* [DATA EXTRACT]
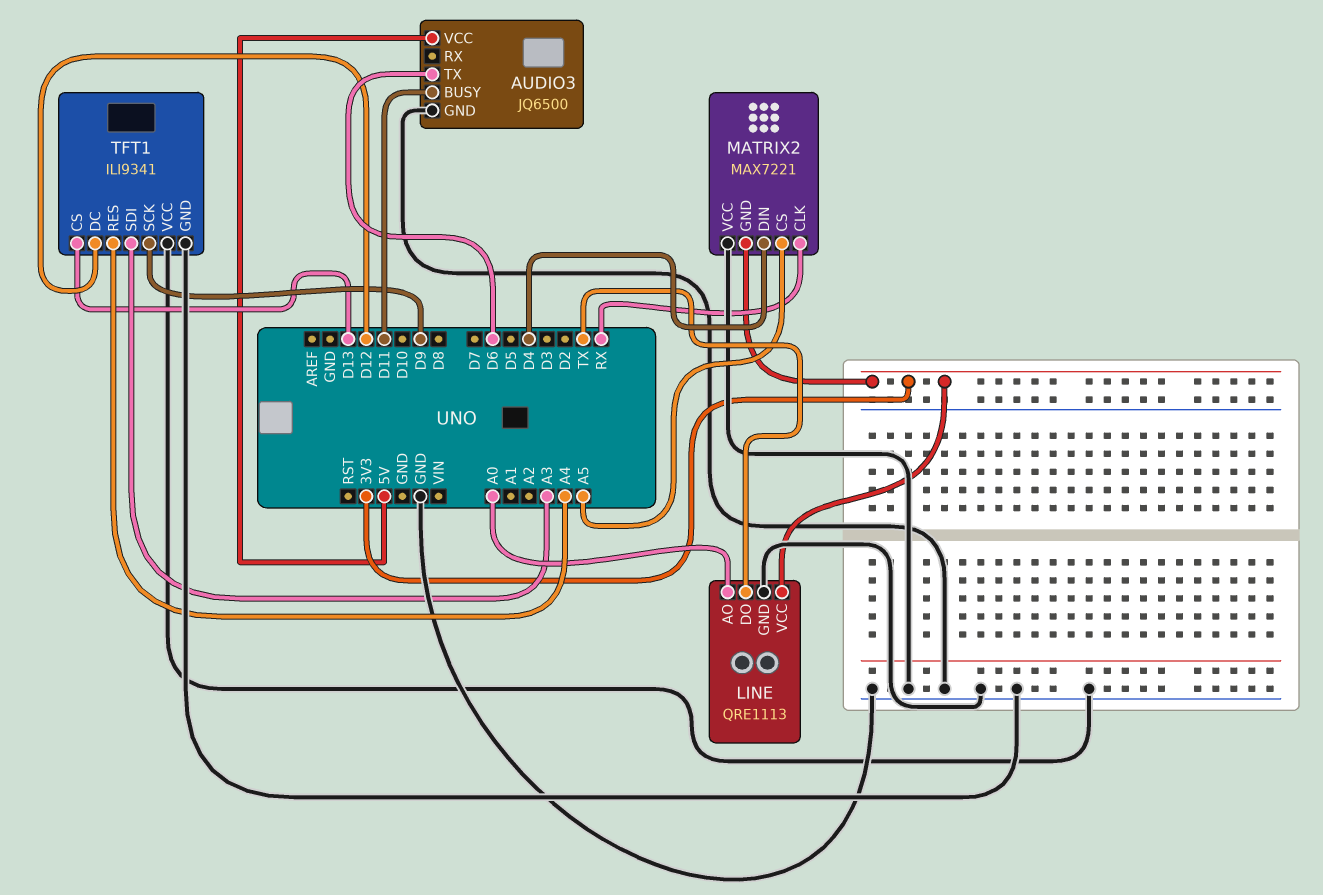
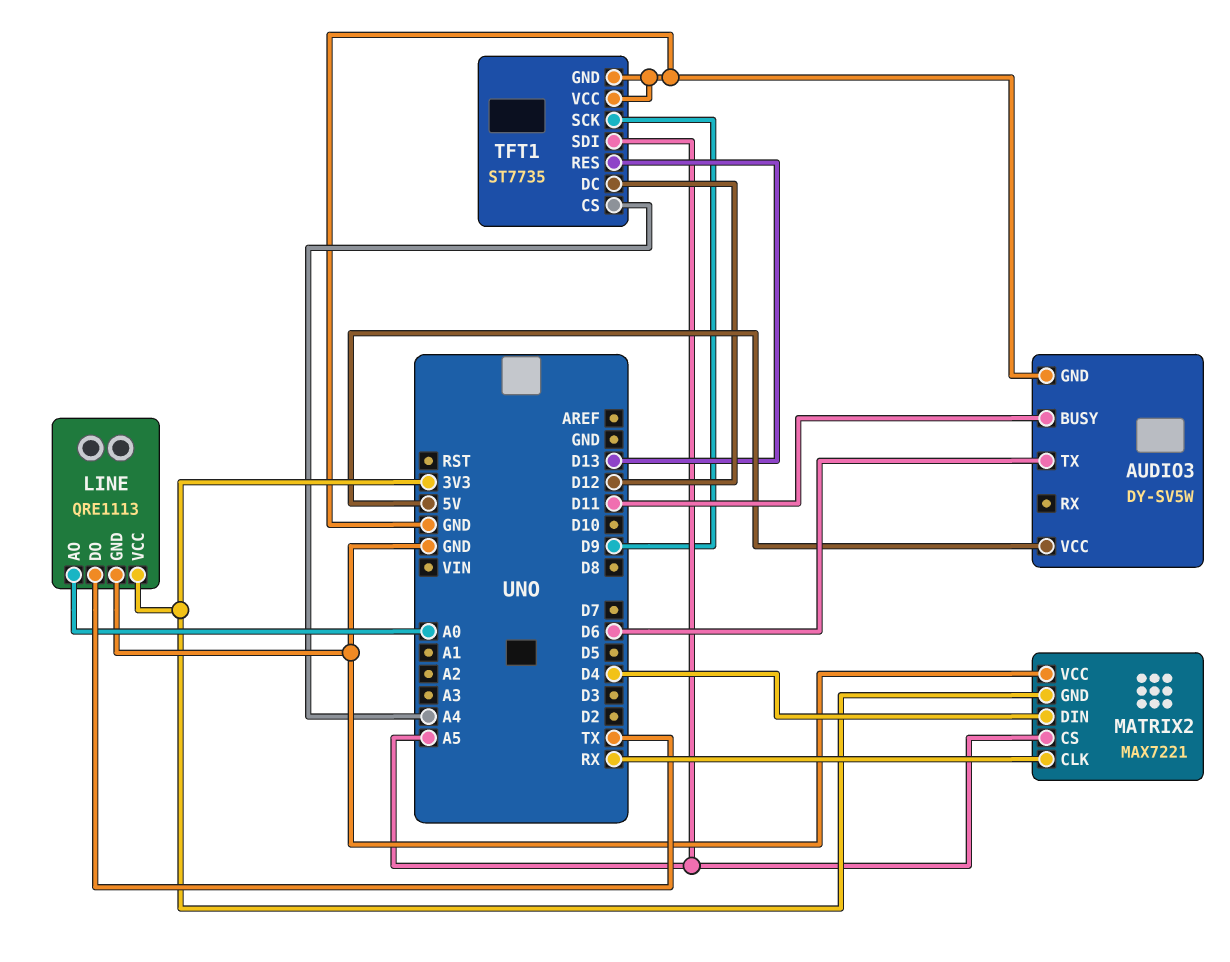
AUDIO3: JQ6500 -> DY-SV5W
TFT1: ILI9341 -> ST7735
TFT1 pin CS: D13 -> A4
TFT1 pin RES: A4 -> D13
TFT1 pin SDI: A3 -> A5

* [EXERCISE DIRECTIONS] Give every entry again word for word; no images belong in the copy.

* [WORKED SOLUTION]
AUDIO3: JQ6500 -> DY-SV5W
TFT1: ILI9341 -> ST7735
TFT1 pin CS: D13 -> A4
TFT1 pin RES: A4 -> D13
TFT1 pin SDI: A3 -> A5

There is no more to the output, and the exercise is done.